Written request: Please pick out and copy every line of the listing below that contains the string "kern".

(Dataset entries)
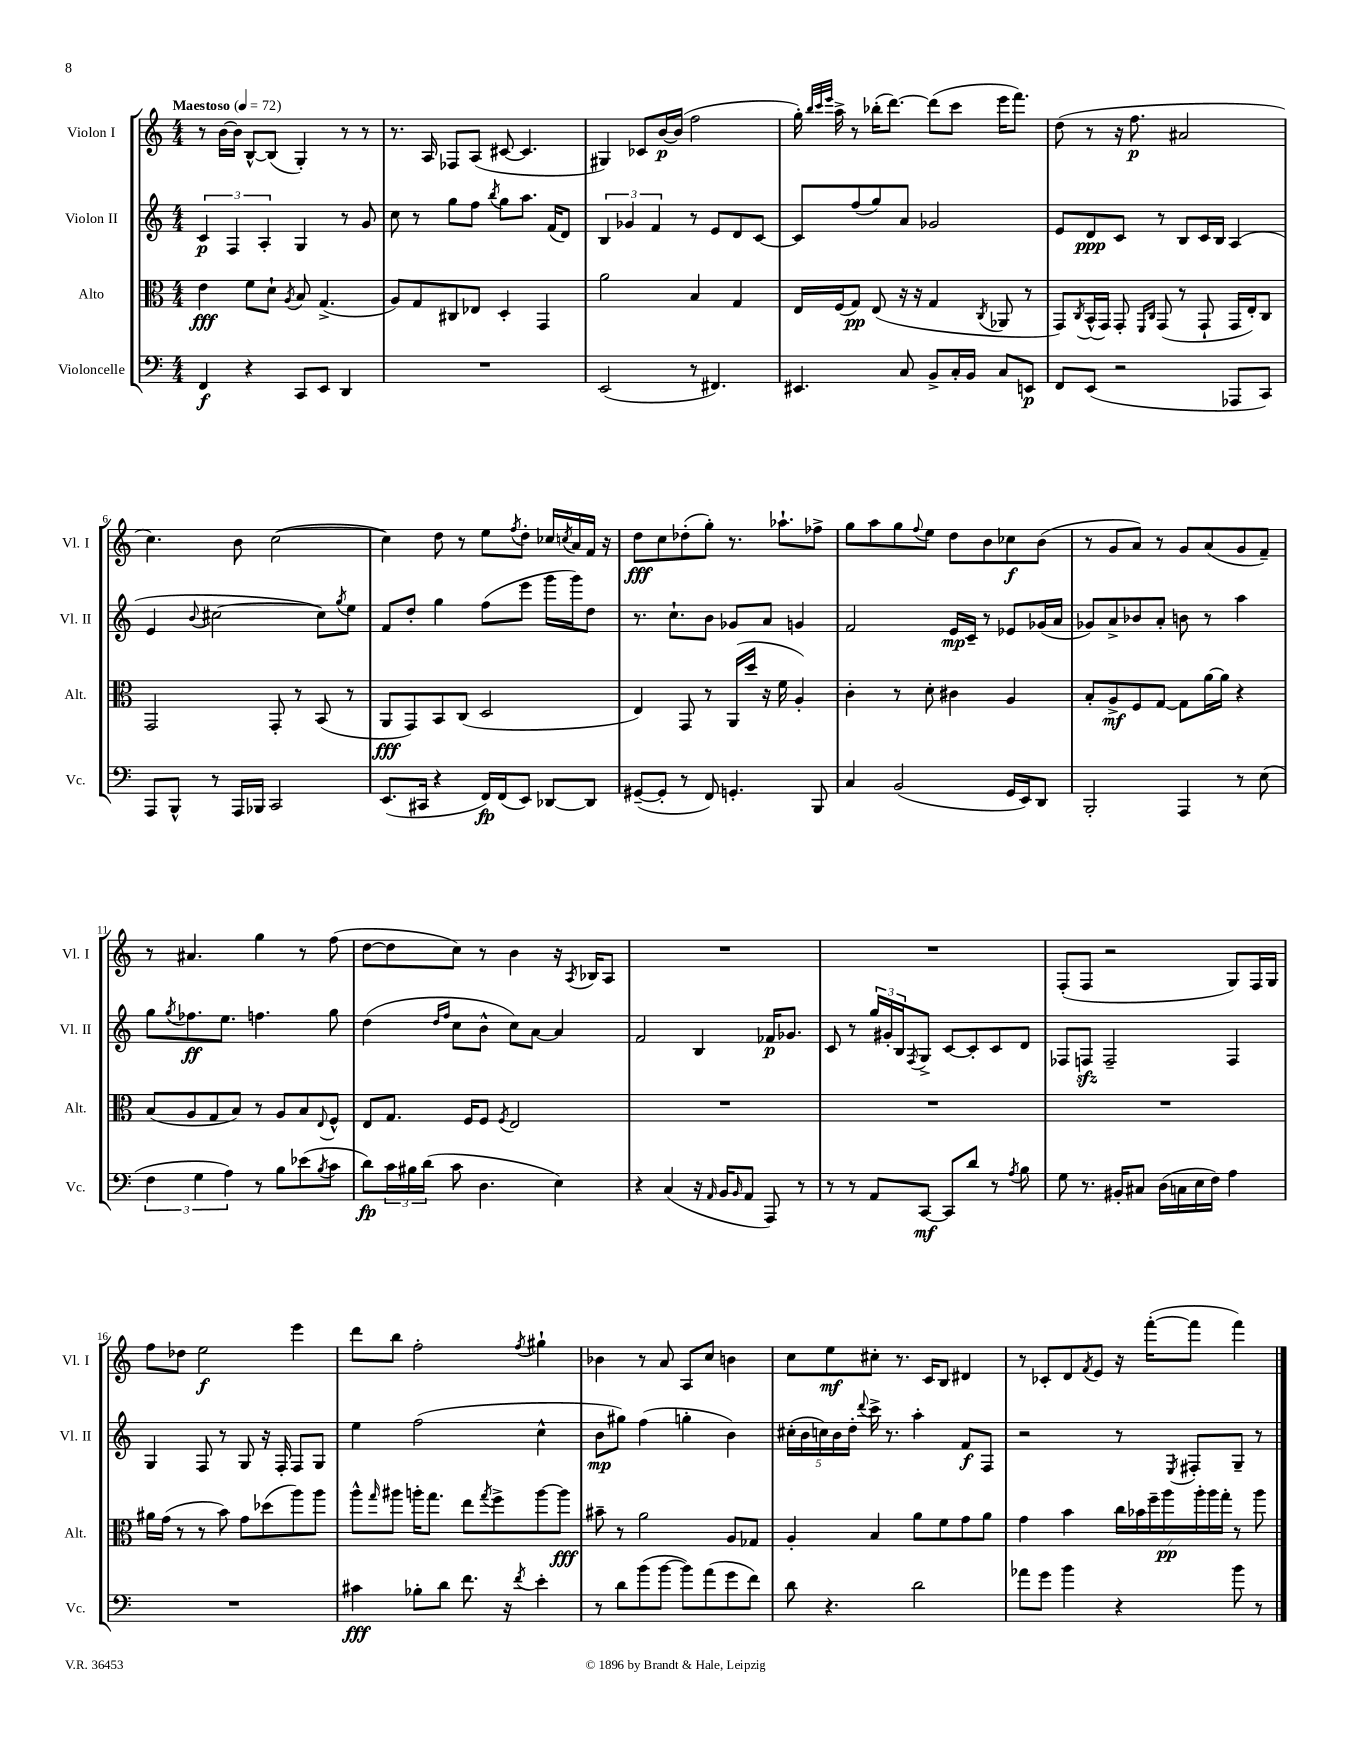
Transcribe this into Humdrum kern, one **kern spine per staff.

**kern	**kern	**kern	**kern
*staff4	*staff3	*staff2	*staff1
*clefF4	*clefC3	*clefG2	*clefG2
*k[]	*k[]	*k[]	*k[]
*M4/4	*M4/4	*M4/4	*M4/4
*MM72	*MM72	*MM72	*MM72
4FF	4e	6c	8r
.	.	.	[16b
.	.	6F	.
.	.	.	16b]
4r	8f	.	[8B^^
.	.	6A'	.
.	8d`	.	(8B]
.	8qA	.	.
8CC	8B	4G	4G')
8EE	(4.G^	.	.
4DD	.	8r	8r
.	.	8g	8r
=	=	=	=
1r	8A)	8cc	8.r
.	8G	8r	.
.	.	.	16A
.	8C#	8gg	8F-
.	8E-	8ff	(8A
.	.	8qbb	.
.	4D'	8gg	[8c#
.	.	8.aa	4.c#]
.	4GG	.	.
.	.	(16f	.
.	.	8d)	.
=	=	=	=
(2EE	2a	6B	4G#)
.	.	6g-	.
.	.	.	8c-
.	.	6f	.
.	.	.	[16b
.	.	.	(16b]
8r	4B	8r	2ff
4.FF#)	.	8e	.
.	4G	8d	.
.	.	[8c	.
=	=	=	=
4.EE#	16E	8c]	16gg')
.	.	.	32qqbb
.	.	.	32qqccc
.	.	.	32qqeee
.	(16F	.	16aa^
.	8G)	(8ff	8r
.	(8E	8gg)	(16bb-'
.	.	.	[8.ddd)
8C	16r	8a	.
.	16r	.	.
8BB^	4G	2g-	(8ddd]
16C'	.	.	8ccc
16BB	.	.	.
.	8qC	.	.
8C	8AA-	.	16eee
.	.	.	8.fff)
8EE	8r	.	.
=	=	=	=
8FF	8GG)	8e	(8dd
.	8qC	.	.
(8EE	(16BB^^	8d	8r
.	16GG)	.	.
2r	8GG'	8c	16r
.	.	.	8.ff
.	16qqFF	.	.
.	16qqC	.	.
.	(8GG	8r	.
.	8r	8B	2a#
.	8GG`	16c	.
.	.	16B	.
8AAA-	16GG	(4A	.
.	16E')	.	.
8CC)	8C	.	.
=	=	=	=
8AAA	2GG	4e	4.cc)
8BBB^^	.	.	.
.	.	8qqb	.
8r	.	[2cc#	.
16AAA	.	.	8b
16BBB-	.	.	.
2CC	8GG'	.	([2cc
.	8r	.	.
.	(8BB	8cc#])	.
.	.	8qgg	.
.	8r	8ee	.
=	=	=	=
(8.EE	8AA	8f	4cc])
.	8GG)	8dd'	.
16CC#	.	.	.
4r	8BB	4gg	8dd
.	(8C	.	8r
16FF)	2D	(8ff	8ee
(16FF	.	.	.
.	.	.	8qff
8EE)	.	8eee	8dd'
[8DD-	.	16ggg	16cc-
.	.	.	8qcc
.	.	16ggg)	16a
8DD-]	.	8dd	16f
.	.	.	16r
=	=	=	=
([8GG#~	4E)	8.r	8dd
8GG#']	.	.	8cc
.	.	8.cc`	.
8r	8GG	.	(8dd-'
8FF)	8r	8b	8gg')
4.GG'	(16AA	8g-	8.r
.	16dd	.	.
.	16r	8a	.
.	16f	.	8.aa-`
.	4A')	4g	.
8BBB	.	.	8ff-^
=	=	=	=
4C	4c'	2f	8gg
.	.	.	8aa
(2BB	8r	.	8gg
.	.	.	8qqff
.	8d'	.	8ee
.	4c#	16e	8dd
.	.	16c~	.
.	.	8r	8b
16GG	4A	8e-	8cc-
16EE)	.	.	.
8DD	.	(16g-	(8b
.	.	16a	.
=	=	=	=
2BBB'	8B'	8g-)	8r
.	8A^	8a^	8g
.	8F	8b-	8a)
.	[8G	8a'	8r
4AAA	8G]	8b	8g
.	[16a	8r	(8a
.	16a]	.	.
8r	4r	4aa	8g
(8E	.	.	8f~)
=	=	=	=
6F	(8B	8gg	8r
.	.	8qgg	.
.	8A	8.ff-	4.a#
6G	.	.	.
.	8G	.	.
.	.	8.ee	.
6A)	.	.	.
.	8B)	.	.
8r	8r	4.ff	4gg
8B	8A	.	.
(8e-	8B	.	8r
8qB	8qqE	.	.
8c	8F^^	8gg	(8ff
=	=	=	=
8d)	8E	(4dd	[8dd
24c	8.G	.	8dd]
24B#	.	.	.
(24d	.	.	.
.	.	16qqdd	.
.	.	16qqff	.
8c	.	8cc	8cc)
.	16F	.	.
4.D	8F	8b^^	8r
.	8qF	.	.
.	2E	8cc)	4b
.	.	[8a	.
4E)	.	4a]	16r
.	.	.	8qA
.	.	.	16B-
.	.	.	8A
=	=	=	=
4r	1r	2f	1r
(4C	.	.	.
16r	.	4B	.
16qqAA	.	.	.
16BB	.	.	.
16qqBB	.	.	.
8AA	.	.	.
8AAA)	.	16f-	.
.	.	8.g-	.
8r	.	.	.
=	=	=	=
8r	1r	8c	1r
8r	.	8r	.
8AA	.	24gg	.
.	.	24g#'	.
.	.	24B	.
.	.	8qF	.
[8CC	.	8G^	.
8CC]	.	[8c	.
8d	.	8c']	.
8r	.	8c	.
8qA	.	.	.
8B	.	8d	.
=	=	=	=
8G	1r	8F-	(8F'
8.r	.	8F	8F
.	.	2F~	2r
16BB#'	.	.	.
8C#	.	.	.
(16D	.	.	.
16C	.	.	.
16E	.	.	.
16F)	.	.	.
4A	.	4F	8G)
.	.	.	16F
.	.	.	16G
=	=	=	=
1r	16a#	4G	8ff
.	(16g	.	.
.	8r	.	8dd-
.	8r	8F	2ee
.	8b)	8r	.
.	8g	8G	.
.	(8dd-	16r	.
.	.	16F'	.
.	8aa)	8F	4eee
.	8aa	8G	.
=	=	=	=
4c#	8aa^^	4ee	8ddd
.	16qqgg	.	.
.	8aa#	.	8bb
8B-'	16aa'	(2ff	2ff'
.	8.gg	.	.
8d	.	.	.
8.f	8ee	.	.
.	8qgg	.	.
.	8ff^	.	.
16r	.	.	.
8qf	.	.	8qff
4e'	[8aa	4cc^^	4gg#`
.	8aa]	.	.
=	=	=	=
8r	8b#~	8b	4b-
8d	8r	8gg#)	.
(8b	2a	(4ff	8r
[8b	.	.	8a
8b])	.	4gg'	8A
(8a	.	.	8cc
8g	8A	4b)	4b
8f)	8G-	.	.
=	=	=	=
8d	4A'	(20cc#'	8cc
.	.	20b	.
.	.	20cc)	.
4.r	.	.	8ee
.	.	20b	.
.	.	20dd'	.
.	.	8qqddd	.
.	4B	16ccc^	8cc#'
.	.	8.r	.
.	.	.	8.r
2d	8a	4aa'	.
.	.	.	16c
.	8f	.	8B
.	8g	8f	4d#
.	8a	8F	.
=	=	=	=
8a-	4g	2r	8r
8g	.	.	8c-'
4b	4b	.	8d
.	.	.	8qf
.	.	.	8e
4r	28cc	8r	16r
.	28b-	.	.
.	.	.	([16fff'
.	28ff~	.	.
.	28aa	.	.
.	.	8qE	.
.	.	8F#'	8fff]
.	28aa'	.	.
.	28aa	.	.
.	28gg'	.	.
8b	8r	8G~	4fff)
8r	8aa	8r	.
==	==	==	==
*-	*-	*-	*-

Solution for this task:
Transcribe this into Humdrum kern, one **kern spine per staff.
**kern	**kern	**kern	**kern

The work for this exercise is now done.